EXERCISE AIM: Start to finish, write out the entries exactly, leaving the pictures aside.

GIVEN INFORMATION:
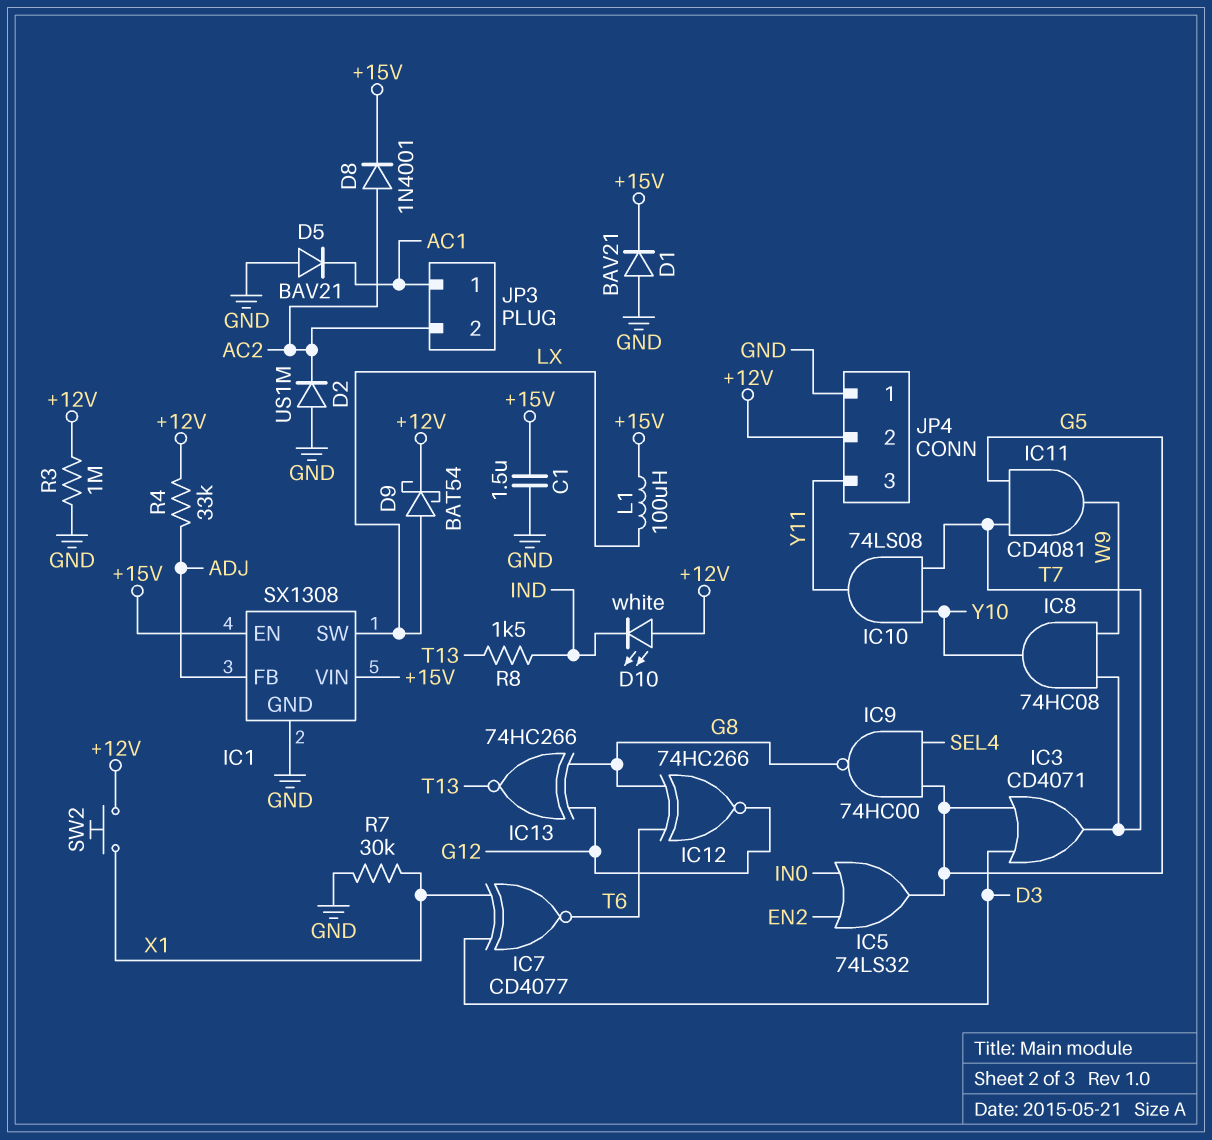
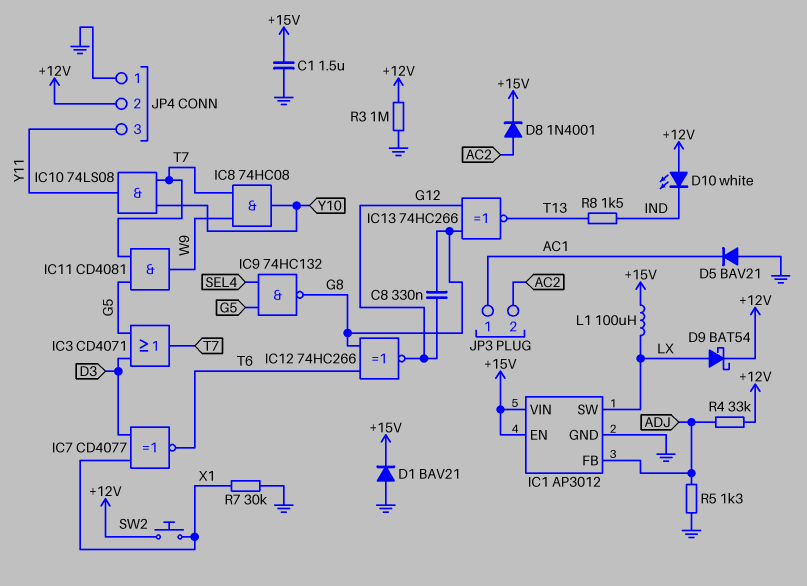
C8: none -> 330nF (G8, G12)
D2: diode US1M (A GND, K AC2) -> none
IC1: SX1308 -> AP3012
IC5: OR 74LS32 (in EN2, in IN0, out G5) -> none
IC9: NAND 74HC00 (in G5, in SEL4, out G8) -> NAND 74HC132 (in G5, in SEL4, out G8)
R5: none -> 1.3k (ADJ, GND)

SOLVED PROBLEM:
C8: none -> 330nF (G8, G12)
D2: diode US1M (A GND, K AC2) -> none
IC1: SX1308 -> AP3012
IC5: OR 74LS32 (in EN2, in IN0, out G5) -> none
IC9: NAND 74HC00 (in G5, in SEL4, out G8) -> NAND 74HC132 (in G5, in SEL4, out G8)
R5: none -> 1.3k (ADJ, GND)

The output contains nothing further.